**EXERCISE MATERIALS:**
----------

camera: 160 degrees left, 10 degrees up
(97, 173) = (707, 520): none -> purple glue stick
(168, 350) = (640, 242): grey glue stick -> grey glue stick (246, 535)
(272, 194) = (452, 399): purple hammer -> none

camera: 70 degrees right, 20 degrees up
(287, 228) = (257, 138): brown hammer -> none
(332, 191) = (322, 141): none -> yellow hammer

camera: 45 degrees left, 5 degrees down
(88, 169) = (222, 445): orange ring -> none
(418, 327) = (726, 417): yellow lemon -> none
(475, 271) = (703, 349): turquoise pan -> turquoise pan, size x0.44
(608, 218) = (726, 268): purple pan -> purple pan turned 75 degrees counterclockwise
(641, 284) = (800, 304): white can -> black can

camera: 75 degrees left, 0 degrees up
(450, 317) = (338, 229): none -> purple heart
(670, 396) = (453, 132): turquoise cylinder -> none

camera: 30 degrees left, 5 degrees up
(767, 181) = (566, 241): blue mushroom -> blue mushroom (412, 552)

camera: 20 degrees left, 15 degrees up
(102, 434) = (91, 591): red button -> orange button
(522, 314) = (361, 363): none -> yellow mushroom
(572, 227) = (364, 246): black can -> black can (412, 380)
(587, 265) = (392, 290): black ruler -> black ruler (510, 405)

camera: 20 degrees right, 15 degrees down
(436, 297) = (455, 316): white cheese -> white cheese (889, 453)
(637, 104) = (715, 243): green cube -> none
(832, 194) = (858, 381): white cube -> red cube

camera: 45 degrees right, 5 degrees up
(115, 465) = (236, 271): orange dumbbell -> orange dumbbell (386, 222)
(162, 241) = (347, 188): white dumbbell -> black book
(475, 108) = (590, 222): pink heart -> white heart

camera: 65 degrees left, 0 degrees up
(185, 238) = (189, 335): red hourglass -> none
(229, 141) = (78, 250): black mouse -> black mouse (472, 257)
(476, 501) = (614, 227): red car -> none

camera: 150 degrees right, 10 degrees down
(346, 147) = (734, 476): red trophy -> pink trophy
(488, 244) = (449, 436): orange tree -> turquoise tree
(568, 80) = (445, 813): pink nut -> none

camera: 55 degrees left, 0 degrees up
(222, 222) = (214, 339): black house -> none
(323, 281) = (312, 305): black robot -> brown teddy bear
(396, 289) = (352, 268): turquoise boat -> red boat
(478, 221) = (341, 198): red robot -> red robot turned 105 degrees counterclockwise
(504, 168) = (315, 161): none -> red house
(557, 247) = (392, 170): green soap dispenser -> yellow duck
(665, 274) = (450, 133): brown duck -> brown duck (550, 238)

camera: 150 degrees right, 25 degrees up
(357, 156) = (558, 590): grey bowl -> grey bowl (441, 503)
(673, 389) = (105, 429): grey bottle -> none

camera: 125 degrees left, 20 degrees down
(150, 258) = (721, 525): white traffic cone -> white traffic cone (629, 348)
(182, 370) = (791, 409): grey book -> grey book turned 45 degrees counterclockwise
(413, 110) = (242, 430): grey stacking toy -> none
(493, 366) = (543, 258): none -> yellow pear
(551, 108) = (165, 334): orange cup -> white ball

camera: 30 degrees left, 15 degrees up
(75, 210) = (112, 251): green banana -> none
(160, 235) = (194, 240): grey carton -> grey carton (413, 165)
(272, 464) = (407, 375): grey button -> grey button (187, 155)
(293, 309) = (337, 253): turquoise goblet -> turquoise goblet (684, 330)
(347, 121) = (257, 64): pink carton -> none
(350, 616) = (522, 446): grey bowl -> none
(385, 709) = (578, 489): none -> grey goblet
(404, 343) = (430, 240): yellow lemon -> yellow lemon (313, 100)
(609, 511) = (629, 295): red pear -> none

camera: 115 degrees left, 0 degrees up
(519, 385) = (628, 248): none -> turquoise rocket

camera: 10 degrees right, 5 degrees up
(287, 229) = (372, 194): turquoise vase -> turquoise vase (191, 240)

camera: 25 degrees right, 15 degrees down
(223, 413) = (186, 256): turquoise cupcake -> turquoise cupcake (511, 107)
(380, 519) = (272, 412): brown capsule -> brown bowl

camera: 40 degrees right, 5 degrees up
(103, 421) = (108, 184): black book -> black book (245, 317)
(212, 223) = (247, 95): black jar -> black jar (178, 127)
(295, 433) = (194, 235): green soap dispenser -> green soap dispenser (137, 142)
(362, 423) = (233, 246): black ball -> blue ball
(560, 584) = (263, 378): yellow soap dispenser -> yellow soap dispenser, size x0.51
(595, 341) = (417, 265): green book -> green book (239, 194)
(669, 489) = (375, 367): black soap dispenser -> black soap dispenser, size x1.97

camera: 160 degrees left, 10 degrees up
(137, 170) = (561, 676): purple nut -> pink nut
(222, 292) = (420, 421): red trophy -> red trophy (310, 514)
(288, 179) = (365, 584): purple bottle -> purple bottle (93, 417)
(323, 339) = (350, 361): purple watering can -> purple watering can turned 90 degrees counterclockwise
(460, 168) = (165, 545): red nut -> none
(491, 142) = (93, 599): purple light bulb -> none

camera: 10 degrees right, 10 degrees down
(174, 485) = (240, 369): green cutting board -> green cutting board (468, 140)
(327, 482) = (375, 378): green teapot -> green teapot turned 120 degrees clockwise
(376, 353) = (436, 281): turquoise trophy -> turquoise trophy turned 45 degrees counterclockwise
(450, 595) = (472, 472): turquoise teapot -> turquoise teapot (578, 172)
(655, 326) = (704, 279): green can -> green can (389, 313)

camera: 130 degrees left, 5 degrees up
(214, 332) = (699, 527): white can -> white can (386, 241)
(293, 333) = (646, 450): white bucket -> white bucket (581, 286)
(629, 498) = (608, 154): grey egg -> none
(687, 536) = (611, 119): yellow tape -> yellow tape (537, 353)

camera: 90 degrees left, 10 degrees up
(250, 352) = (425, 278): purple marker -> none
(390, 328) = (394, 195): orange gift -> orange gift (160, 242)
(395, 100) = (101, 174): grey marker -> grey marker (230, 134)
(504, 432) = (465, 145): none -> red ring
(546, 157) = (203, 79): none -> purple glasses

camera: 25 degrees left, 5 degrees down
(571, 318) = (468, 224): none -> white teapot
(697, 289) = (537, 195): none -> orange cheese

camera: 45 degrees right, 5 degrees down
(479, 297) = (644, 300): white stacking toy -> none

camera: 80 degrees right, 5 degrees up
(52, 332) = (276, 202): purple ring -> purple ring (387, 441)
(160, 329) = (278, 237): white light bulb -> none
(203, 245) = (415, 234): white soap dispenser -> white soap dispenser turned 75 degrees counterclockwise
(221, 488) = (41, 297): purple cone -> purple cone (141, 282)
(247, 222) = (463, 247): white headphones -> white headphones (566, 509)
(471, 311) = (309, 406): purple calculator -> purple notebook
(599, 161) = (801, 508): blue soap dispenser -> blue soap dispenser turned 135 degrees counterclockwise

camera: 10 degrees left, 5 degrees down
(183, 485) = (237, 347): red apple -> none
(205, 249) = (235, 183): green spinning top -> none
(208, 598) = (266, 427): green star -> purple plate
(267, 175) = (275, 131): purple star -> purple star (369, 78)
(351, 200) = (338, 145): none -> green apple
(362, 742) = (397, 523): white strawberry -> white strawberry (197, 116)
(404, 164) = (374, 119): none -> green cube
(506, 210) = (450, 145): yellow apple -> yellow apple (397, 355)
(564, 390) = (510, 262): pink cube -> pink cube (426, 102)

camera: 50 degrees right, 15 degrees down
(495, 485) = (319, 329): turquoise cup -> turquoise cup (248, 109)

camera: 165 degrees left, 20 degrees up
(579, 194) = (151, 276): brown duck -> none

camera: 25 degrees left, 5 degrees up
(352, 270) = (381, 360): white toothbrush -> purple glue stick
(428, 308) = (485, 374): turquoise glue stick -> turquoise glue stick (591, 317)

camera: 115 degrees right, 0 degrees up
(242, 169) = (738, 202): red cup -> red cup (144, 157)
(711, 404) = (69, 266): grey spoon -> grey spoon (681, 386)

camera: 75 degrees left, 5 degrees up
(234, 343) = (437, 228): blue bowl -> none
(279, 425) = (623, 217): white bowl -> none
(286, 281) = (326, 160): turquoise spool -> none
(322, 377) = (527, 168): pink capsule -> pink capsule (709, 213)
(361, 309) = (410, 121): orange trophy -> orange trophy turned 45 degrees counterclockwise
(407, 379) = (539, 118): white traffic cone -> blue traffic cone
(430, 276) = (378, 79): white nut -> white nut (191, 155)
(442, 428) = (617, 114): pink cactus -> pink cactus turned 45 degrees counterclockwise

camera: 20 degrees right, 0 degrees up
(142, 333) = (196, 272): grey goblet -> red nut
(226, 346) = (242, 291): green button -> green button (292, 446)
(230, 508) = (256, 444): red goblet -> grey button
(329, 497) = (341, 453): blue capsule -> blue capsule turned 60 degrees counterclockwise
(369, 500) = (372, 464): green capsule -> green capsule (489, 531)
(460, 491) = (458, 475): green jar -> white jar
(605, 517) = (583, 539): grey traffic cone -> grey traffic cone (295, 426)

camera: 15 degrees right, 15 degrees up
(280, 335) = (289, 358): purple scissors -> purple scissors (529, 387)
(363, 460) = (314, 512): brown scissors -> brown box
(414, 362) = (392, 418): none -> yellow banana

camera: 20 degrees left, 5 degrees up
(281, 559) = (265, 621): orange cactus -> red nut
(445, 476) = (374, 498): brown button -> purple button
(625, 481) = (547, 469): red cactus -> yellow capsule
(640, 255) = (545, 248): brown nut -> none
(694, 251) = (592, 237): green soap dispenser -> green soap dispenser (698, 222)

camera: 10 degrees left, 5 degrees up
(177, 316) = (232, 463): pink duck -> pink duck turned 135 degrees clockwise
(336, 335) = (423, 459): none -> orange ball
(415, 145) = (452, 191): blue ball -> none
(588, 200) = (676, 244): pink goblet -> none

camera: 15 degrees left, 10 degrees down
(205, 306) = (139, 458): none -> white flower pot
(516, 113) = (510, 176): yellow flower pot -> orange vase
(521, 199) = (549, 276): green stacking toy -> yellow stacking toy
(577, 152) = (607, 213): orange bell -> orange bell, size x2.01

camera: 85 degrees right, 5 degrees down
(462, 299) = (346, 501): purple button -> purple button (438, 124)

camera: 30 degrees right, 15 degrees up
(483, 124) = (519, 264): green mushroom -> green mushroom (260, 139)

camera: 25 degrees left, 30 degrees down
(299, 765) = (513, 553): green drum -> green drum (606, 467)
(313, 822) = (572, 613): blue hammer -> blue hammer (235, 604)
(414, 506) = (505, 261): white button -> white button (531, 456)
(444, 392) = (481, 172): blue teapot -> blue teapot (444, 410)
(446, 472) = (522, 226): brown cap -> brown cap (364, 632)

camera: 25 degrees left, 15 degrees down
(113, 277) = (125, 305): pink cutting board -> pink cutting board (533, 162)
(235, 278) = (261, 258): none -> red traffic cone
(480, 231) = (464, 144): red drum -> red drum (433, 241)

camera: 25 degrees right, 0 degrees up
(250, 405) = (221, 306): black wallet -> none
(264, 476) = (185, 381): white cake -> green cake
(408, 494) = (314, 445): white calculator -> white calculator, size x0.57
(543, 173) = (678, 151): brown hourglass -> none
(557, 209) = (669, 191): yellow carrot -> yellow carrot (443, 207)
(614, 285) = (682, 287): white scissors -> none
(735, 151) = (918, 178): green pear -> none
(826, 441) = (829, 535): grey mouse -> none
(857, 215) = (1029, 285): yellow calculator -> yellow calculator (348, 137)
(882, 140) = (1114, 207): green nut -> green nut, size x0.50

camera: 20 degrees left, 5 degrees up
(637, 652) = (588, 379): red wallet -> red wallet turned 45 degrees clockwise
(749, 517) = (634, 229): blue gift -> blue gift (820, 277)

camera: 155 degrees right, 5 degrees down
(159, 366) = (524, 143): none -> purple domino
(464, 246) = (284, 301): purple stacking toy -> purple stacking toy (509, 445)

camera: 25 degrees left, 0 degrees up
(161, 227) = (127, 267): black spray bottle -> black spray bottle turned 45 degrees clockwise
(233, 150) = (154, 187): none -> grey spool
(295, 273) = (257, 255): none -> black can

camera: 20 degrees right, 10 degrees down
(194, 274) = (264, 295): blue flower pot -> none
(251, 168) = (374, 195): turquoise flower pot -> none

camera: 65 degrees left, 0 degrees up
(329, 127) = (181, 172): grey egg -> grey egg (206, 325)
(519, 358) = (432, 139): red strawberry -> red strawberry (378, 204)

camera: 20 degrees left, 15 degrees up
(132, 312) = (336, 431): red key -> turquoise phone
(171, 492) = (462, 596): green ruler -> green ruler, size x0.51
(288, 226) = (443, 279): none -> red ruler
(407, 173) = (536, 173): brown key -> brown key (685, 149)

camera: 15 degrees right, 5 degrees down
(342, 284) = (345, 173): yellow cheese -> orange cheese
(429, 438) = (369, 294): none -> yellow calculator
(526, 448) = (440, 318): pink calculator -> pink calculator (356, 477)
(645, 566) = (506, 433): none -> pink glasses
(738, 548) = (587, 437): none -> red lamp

----------

**PROBLEM TO WORK ON:** Print, please, the lines above from the very first through the one that holds "(115, 465) = (236, 271): orange", both included, word for word and with nothing else.

**TASK ANSWER:**
camera: 160 degrees left, 10 degrees up
(97, 173) = (707, 520): none -> purple glue stick
(168, 350) = (640, 242): grey glue stick -> grey glue stick (246, 535)
(272, 194) = (452, 399): purple hammer -> none

camera: 70 degrees right, 20 degrees up
(287, 228) = (257, 138): brown hammer -> none
(332, 191) = (322, 141): none -> yellow hammer

camera: 45 degrees left, 5 degrees down
(88, 169) = (222, 445): orange ring -> none
(418, 327) = (726, 417): yellow lemon -> none
(475, 271) = (703, 349): turquoise pan -> turquoise pan, size x0.44
(608, 218) = (726, 268): purple pan -> purple pan turned 75 degrees counterclockwise
(641, 284) = (800, 304): white can -> black can

camera: 75 degrees left, 0 degrees up
(450, 317) = (338, 229): none -> purple heart
(670, 396) = (453, 132): turquoise cylinder -> none

camera: 30 degrees left, 5 degrees up
(767, 181) = (566, 241): blue mushroom -> blue mushroom (412, 552)

camera: 20 degrees left, 15 degrees up
(102, 434) = (91, 591): red button -> orange button
(522, 314) = (361, 363): none -> yellow mushroom
(572, 227) = (364, 246): black can -> black can (412, 380)
(587, 265) = (392, 290): black ruler -> black ruler (510, 405)

camera: 20 degrees right, 15 degrees down
(436, 297) = (455, 316): white cheese -> white cheese (889, 453)
(637, 104) = (715, 243): green cube -> none
(832, 194) = (858, 381): white cube -> red cube

camera: 45 degrees right, 5 degrees up
(115, 465) = (236, 271): orange dumbbell -> orange dumbbell (386, 222)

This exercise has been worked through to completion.